- _What the exercise asks_
Gather all lines in the data that hold the string "none".
═══
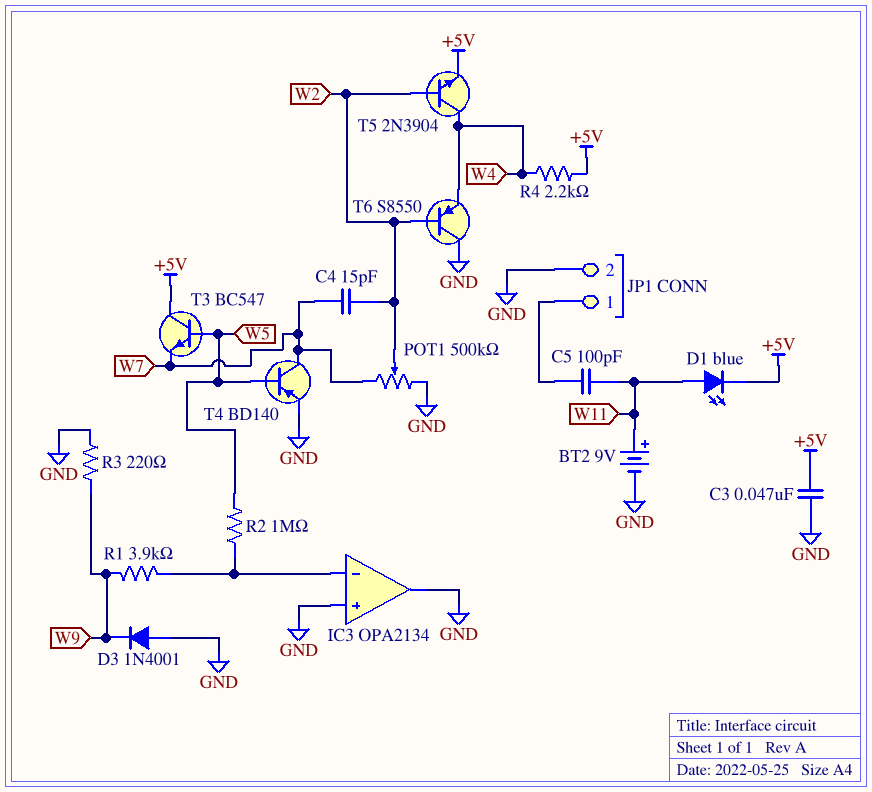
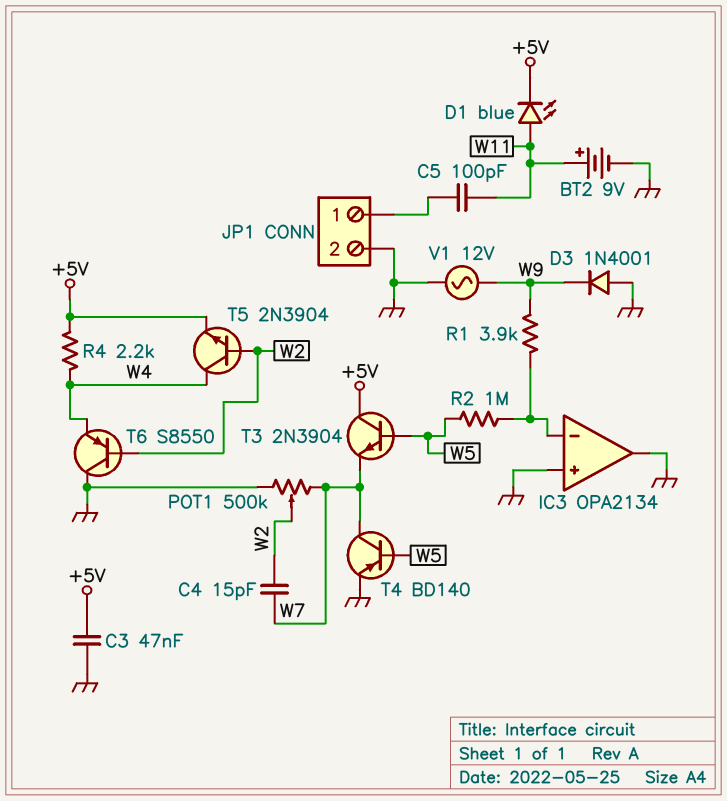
R3: 220 (GND, W9) -> none
T3: NPN BC547 (B W5, C +5V, E W7) -> NPN 2N3904 (B W5, C +5V, E W7)
V1: none -> AC 12V (GND, W9)

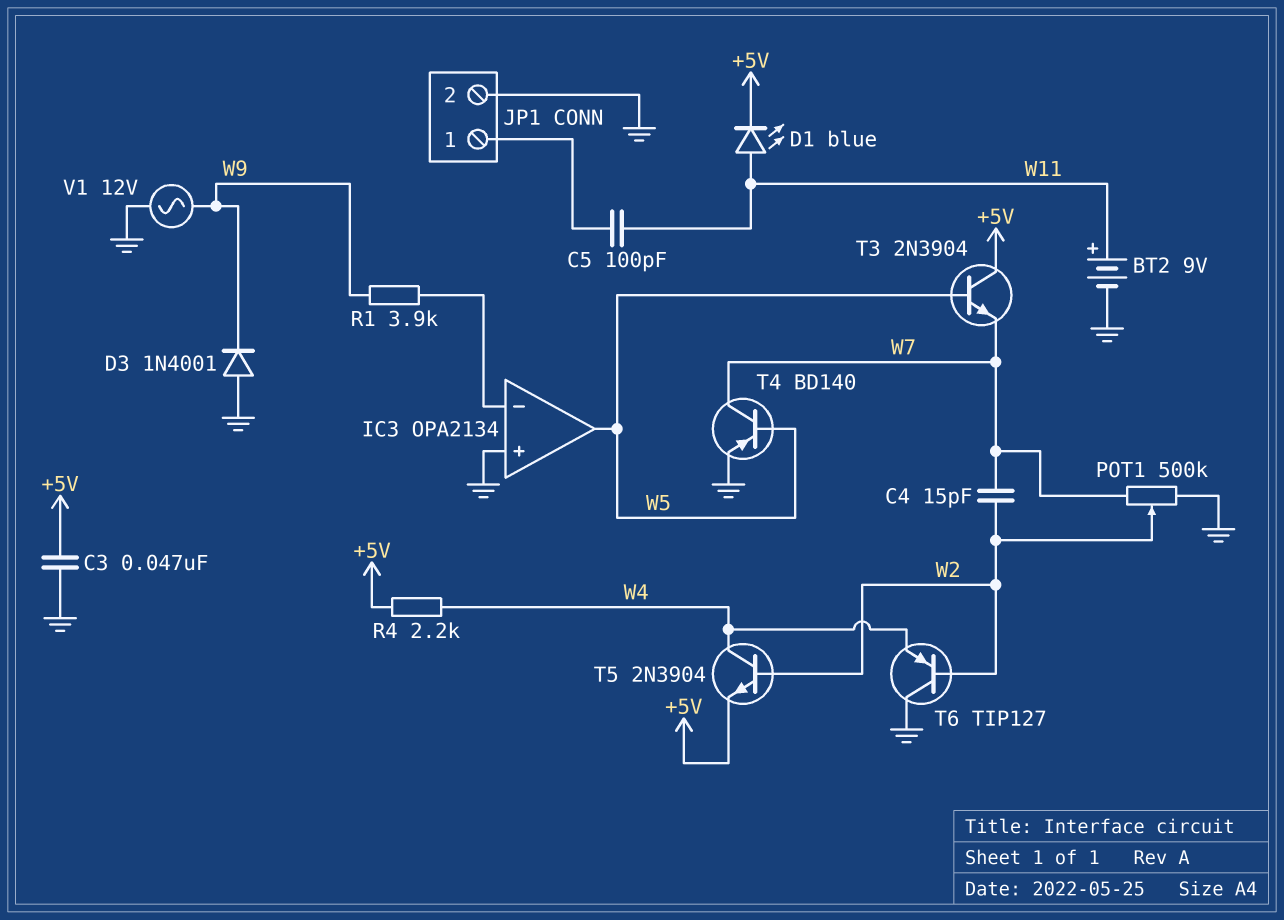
IC3 pin out: GND -> W5
R2: 1M (IC3/in-, W5) -> none
T6: PNP S8550 (B W2, C GND, E W4) -> PNP TIP127 (B W2, C GND, E W4)

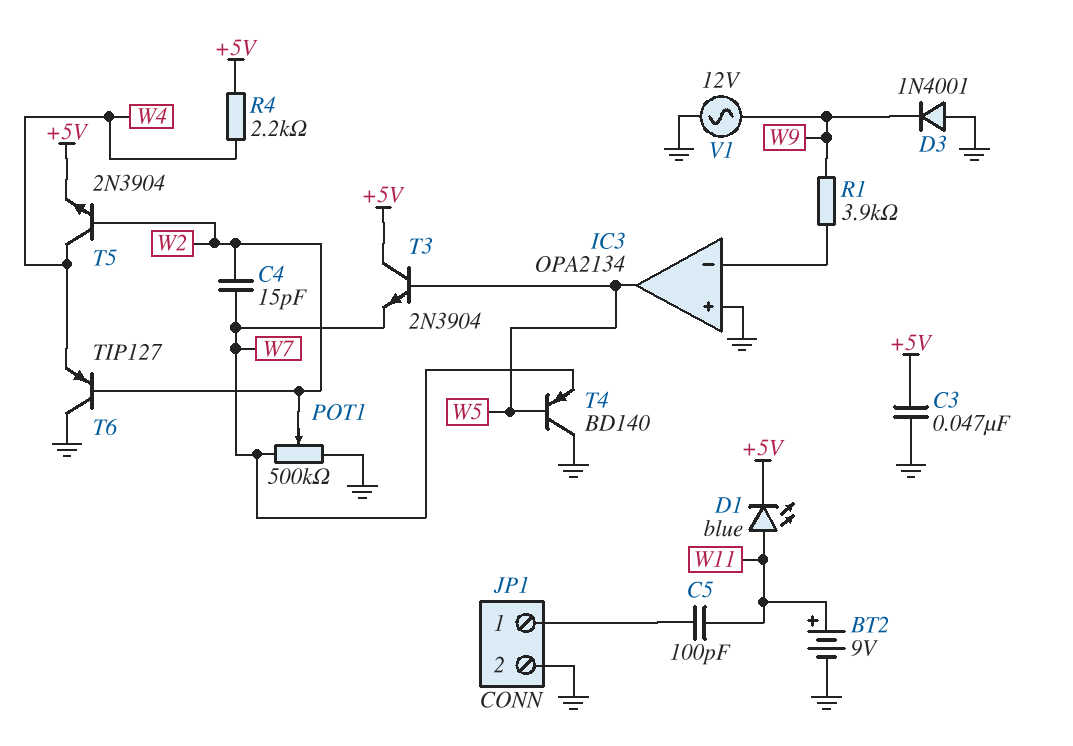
T4: PNP BD140 (B W5, C W7, E GND) -> PNP BD140 (B W5, C GND, E W7)

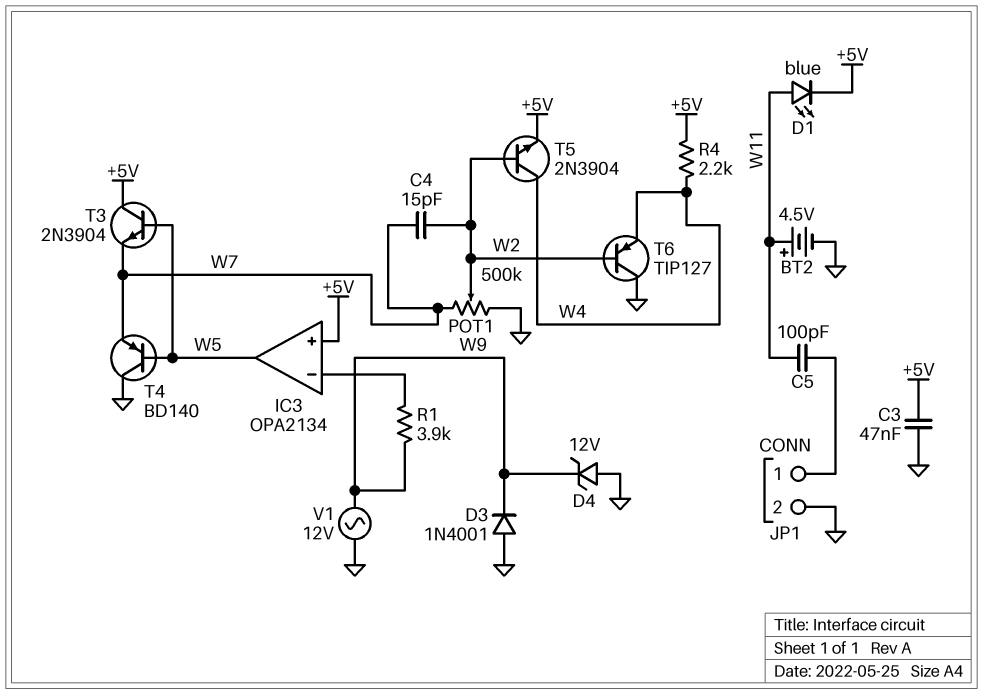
BT2: 9V (plus W11, minus GND) -> 4.5V (plus W11, minus GND)
D4: none -> zener 12V (A GND, K W9)
IC3 pin in+: GND -> +5V

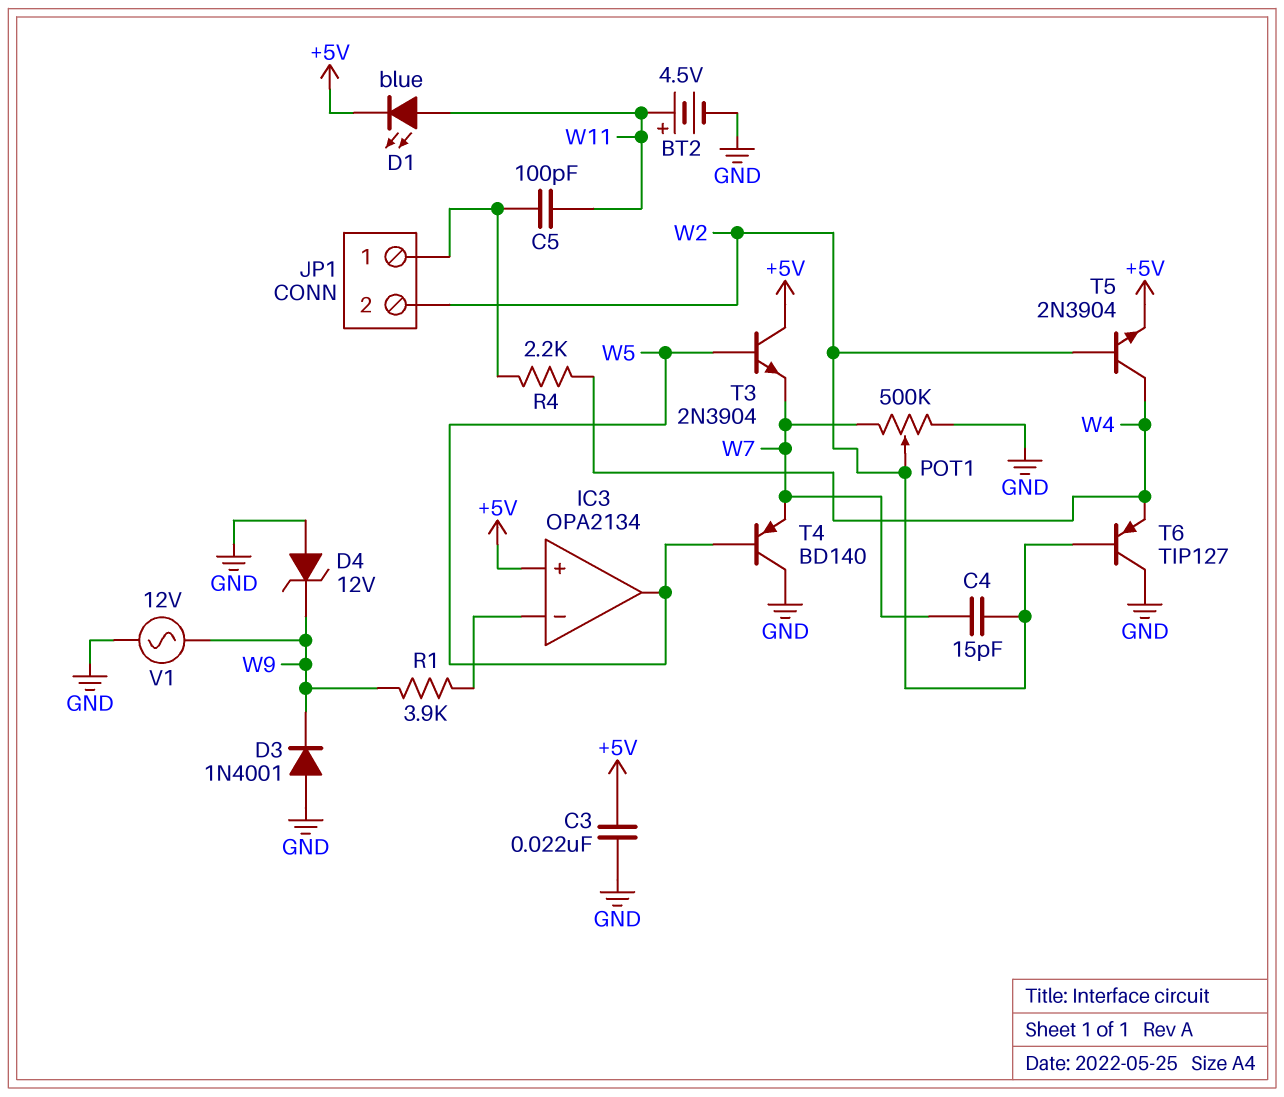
C3: 47nF (+5V, GND) -> 22nF (+5V, GND)
JP1 pin 2: GND -> W2
R4: 2.2k (+5V, W4) -> 2.2k (JP1/1, W4)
═══
- _Exercise output_
R3: 220 (GND, W9) -> none
V1: none -> AC 12V (GND, W9)
R2: 1M (IC3/in-, W5) -> none
D4: none -> zener 12V (A GND, K W9)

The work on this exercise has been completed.